# Records to process
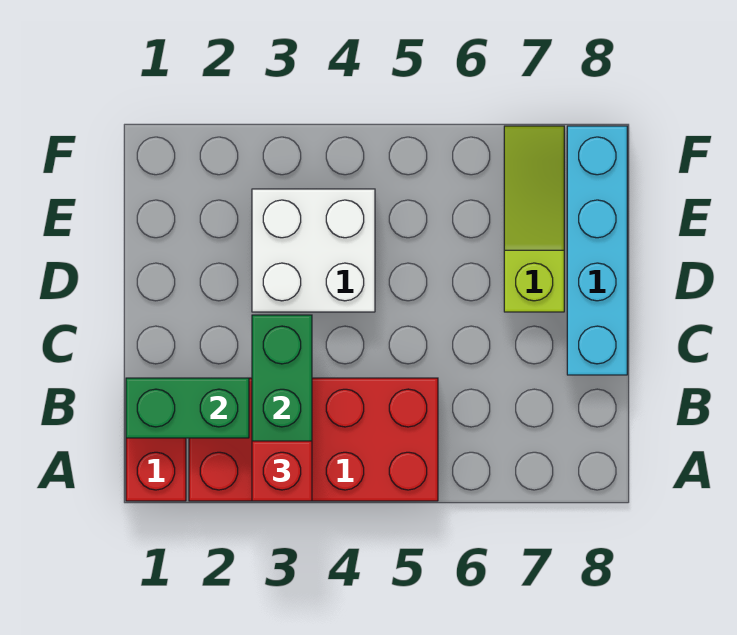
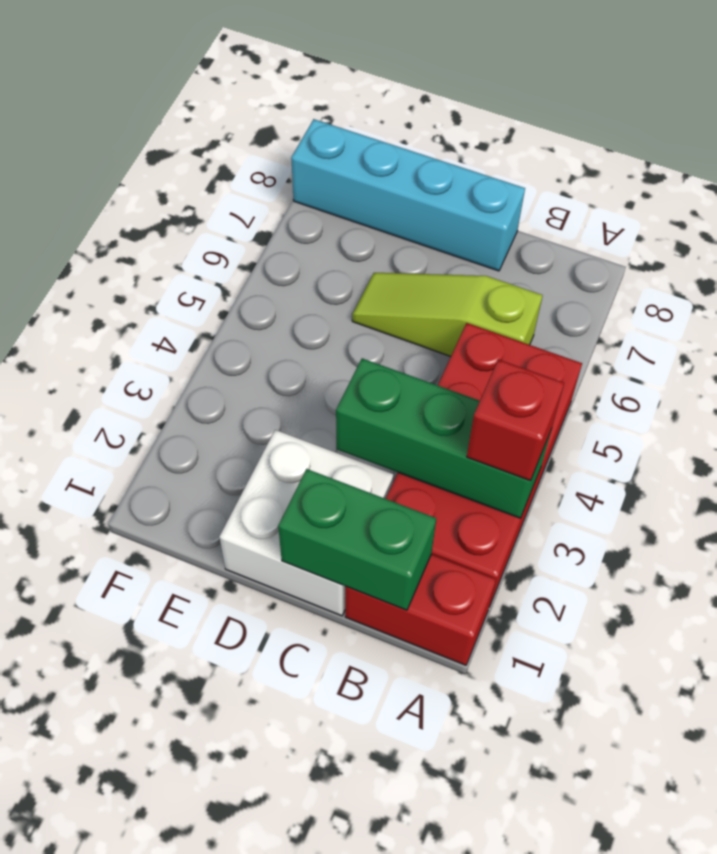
green brick B1:B2 level 2 -> green brick B1:C1 level 2
white brick D3:E4 level 1 -> white brick C1:D2 level 1
lime slope D7:F7 level 1 top D -> lime slope B6:D6 level 1 top B

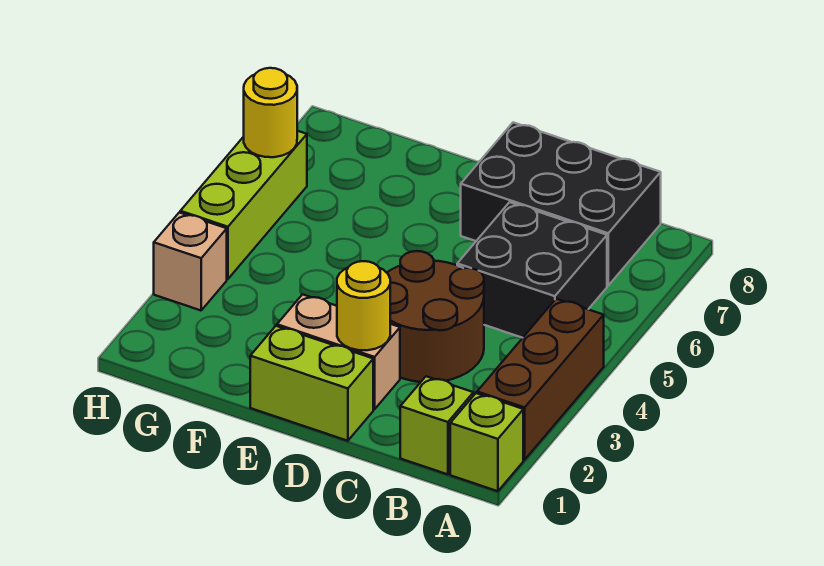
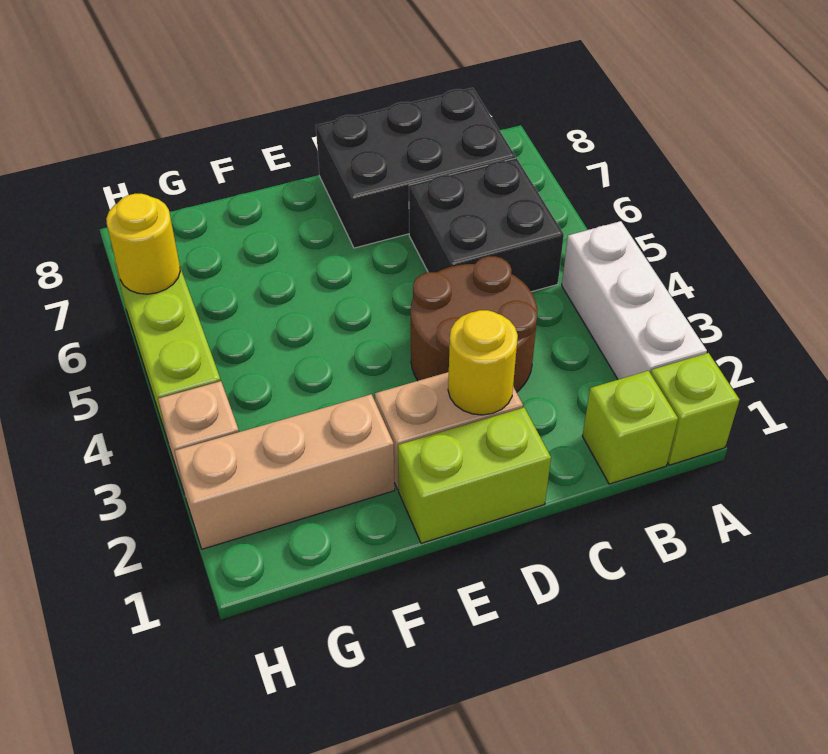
brown brick A2:A4 level 1 -> white brick A2:A4 level 1
none -> tan brick F2:H2 level 1

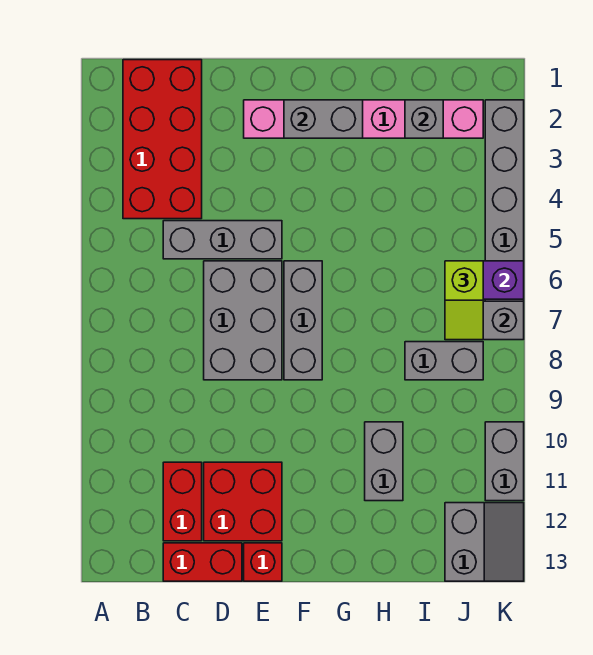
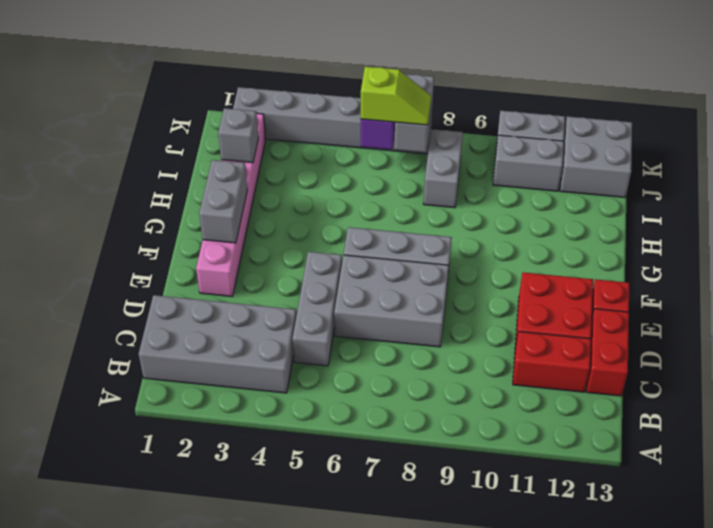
red brick B1:C4 level 1 -> grey brick B1:C4 level 1
grey brick H10:H11 level 1 -> grey brick J10:J11 level 1
grey slope J12:K13 level 1 top J -> grey brick J12:K13 level 1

# Task description
Show every line above where "brick" is found.

# Solution for this exercise
green brick B1:B2 level 2 -> green brick B1:C1 level 2
white brick D3:E4 level 1 -> white brick C1:D2 level 1
brown brick A2:A4 level 1 -> white brick A2:A4 level 1
none -> tan brick F2:H2 level 1
red brick B1:C4 level 1 -> grey brick B1:C4 level 1
grey brick H10:H11 level 1 -> grey brick J10:J11 level 1
grey slope J12:K13 level 1 top J -> grey brick J12:K13 level 1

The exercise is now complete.